Source records
════

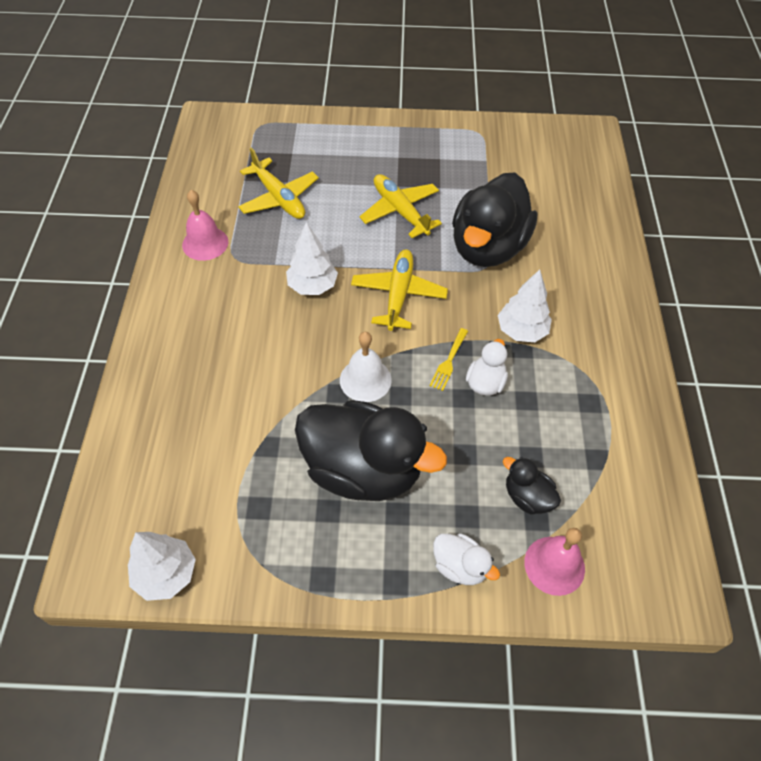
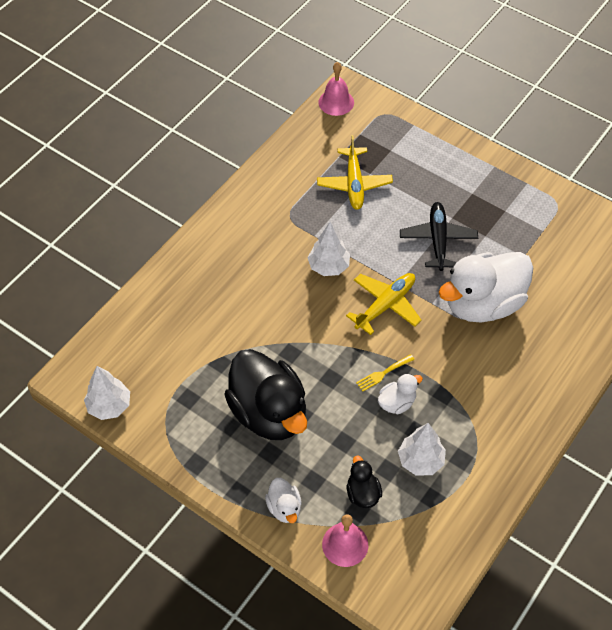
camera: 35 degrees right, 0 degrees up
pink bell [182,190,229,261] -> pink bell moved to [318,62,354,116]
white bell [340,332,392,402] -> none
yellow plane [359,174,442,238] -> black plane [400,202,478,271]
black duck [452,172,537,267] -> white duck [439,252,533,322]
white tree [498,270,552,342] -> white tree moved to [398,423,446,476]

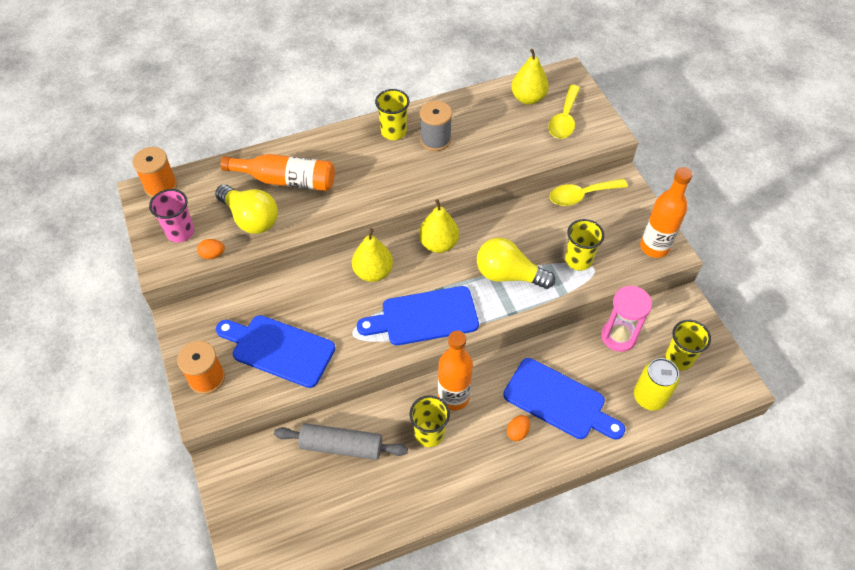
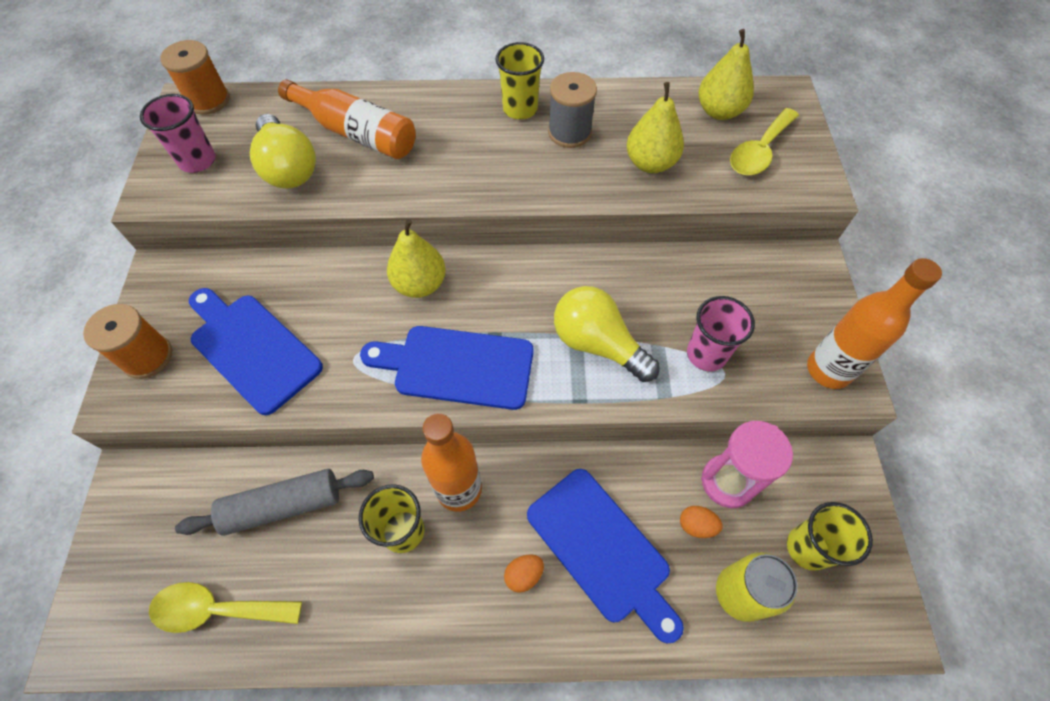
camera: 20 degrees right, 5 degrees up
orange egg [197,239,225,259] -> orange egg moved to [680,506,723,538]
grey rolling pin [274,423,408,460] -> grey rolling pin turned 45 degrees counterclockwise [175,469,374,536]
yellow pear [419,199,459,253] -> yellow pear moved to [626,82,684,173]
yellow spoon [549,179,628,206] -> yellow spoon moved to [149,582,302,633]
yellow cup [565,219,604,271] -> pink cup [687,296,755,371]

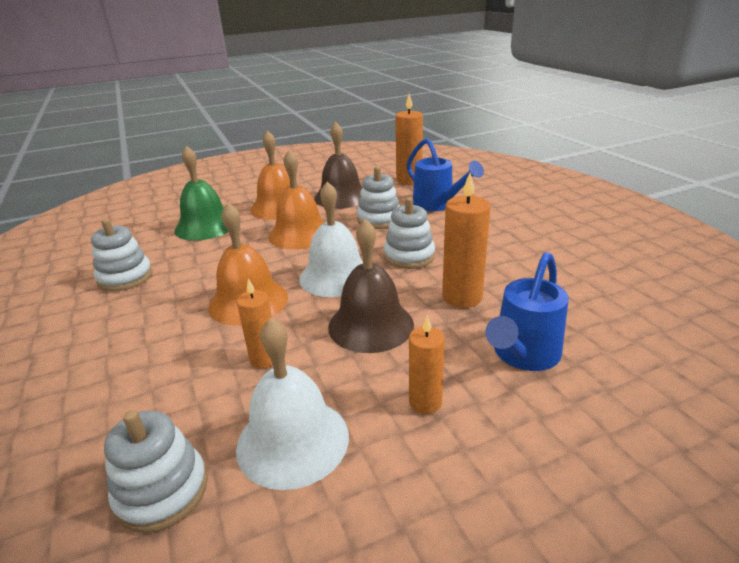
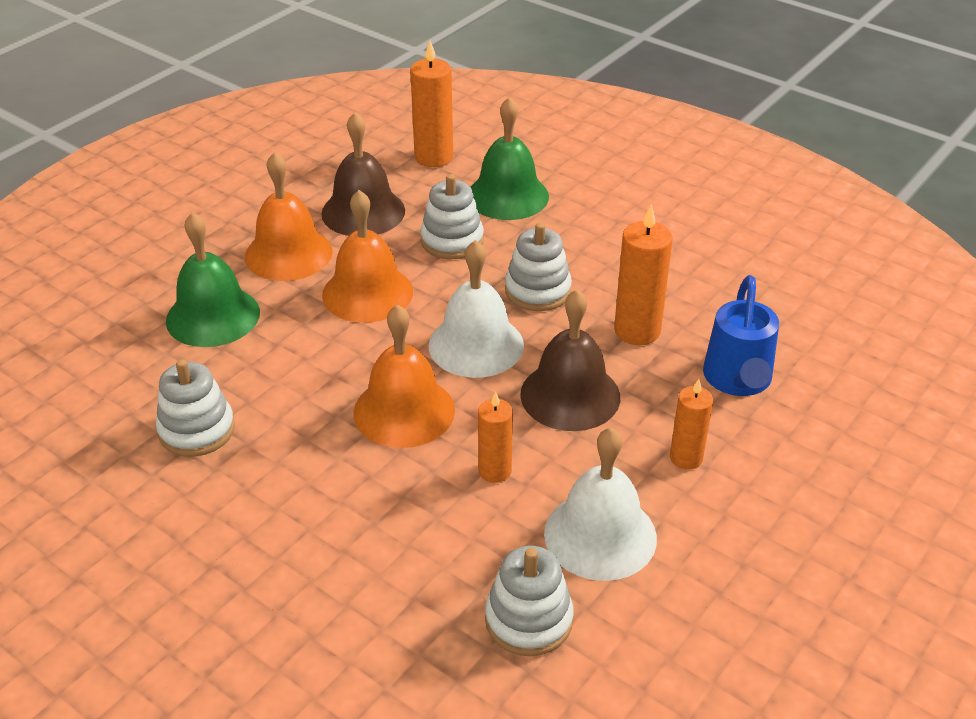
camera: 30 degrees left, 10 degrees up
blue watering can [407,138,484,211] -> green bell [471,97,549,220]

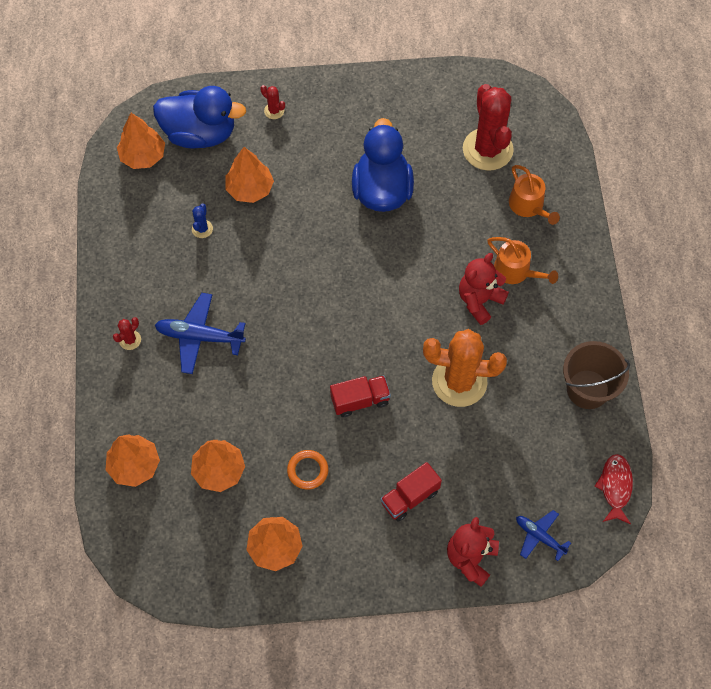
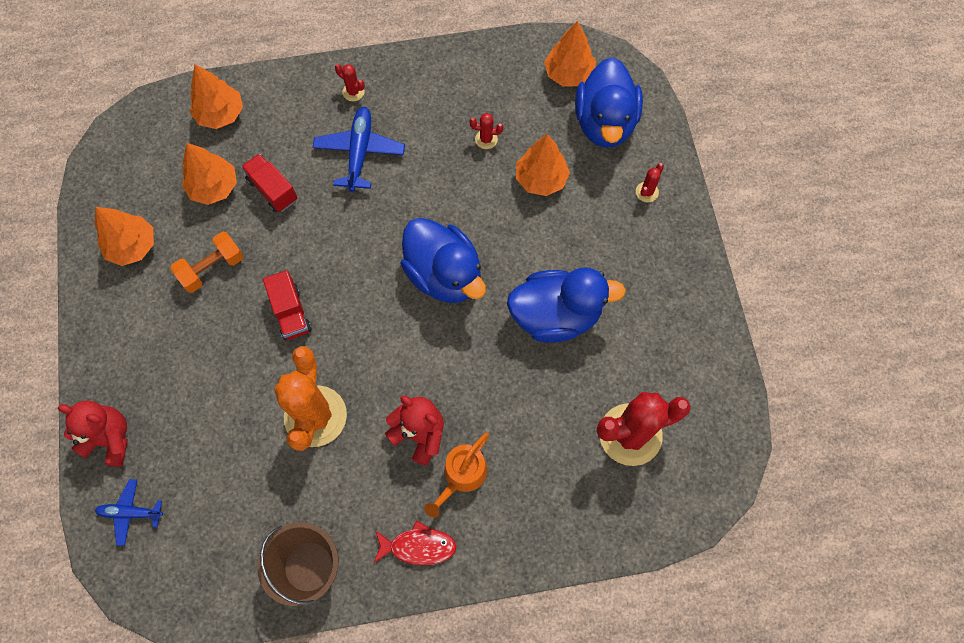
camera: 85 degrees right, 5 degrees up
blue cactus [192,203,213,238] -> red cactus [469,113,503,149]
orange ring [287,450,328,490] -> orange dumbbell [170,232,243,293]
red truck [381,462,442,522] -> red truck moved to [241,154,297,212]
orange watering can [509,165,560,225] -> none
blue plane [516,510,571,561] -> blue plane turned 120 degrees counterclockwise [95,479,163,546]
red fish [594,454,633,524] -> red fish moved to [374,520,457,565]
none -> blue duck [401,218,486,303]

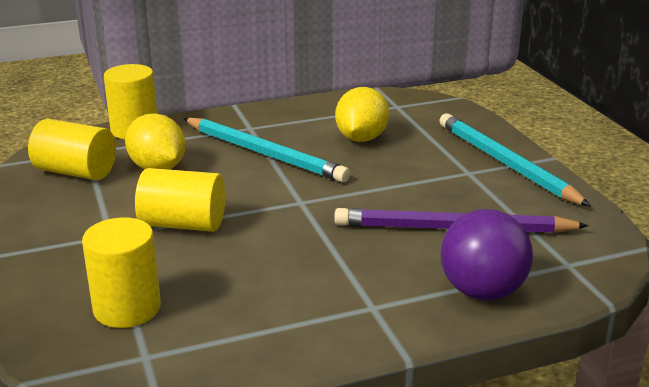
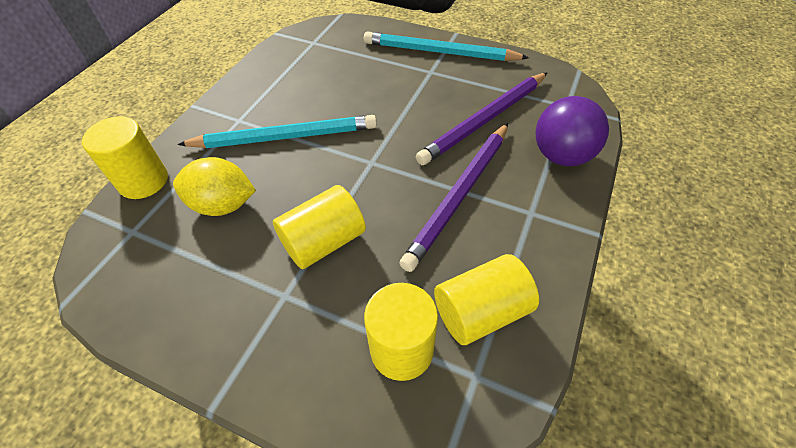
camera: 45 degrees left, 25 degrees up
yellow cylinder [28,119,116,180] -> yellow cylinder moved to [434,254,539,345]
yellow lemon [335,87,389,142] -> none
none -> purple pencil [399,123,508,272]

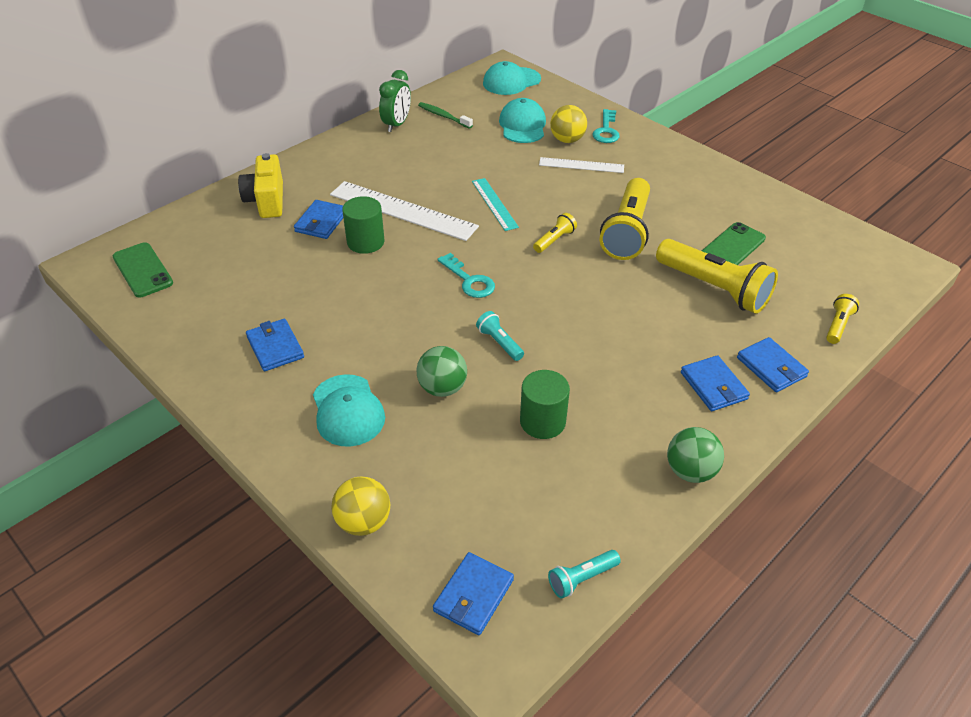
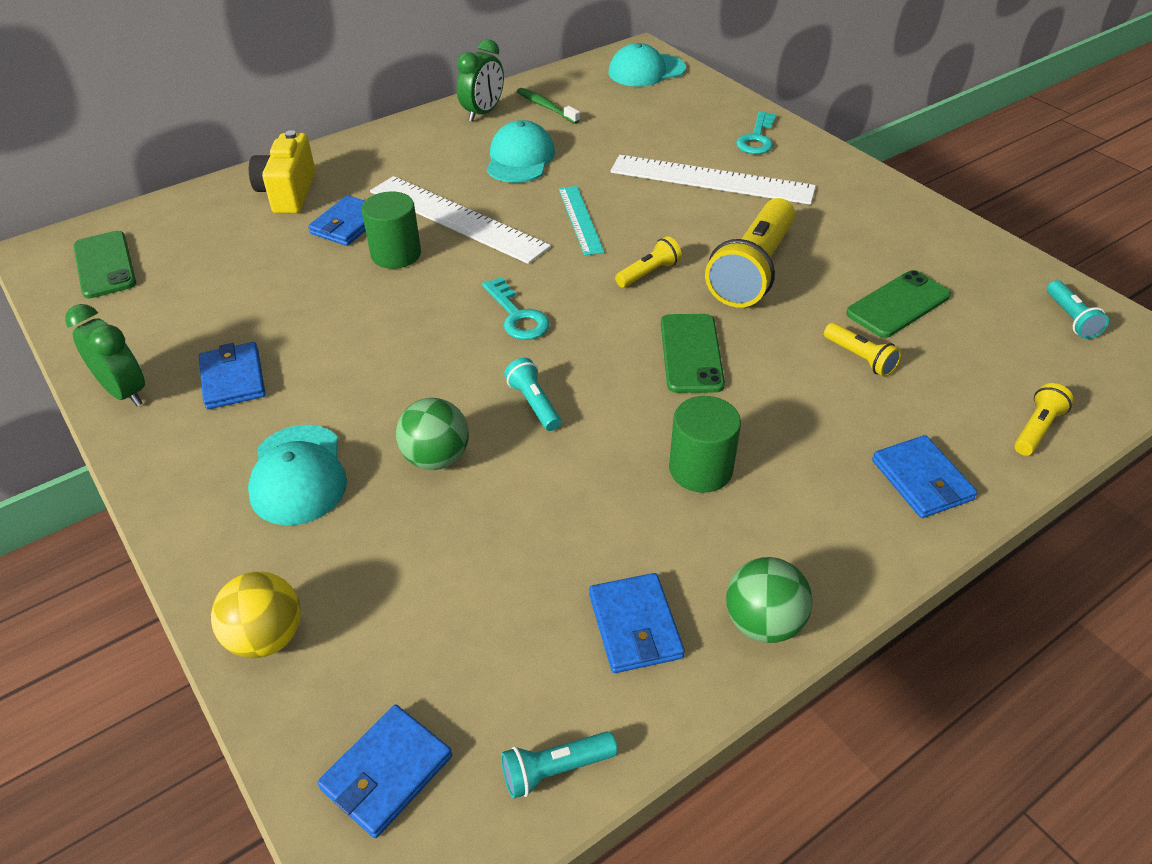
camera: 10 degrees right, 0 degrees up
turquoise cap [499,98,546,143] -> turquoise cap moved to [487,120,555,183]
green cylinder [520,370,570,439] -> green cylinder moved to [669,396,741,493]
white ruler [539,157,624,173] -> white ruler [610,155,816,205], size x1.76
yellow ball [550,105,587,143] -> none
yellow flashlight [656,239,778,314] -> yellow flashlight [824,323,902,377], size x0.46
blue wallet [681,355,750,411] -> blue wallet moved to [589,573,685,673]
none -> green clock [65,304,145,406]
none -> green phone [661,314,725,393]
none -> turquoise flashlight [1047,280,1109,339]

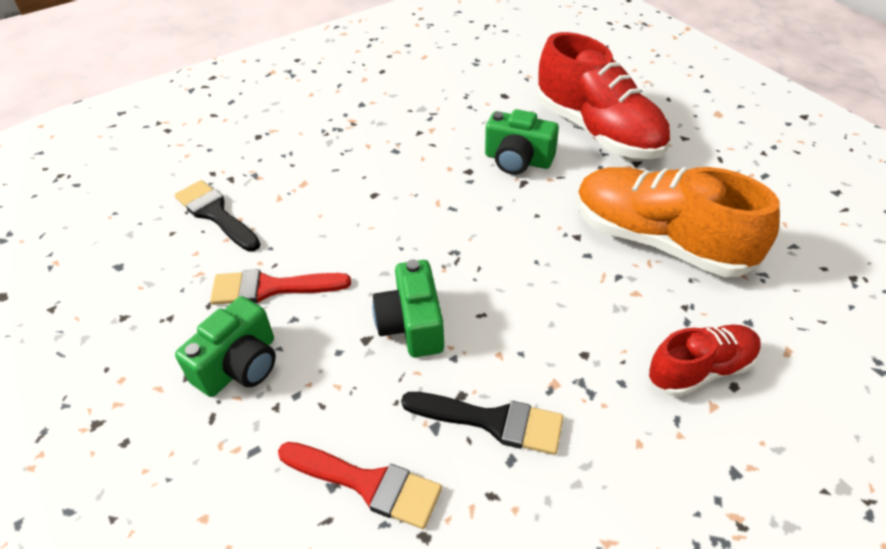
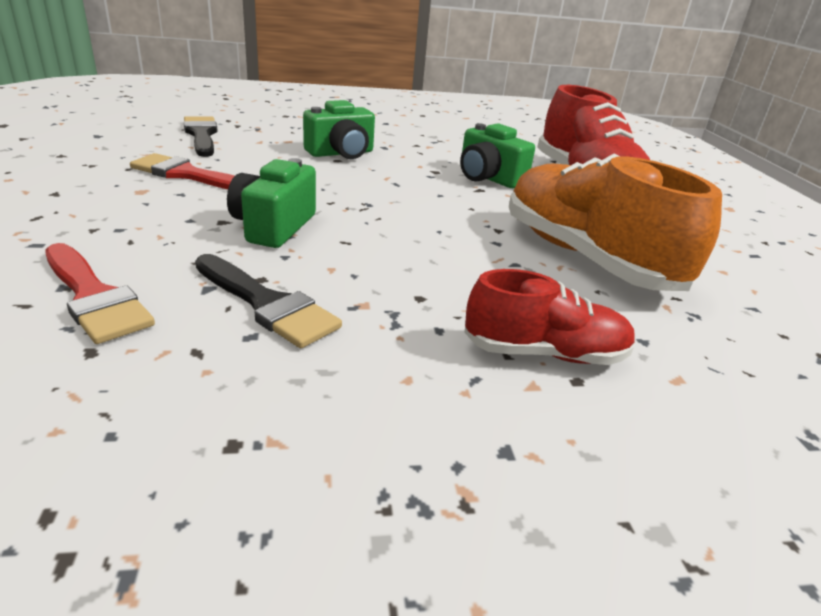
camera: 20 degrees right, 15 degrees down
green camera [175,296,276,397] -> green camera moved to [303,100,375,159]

════

Work to complete: Taking the records above, print only and exactly the lines from the line with "black duck [452,172,537,267]" to the line with "orange ring [287,450,328,490]", both kept, and exclude pictures.

Output below:
black duck [452,172,537,267] -> white duck [439,252,533,322]
white tree [498,270,552,342] -> white tree moved to [398,423,446,476]

camera: 20 degrees right, 5 degrees up
orange egg [197,239,225,259] -> orange egg moved to [680,506,723,538]
grey rolling pin [274,423,408,460] -> grey rolling pin turned 45 degrees counterclockwise [175,469,374,536]
yellow pear [419,199,459,253] -> yellow pear moved to [626,82,684,173]
yellow spoon [549,179,628,206] -> yellow spoon moved to [149,582,302,633]
yellow cup [565,219,604,271] -> pink cup [687,296,755,371]

camera: 30 degrees left, 10 degrees up
blue watering can [407,138,484,211] -> green bell [471,97,549,220]

camera: 85 degrees right, 5 degrees up
blue cactus [192,203,213,238] -> red cactus [469,113,503,149]
orange ring [287,450,328,490] -> orange dumbbell [170,232,243,293]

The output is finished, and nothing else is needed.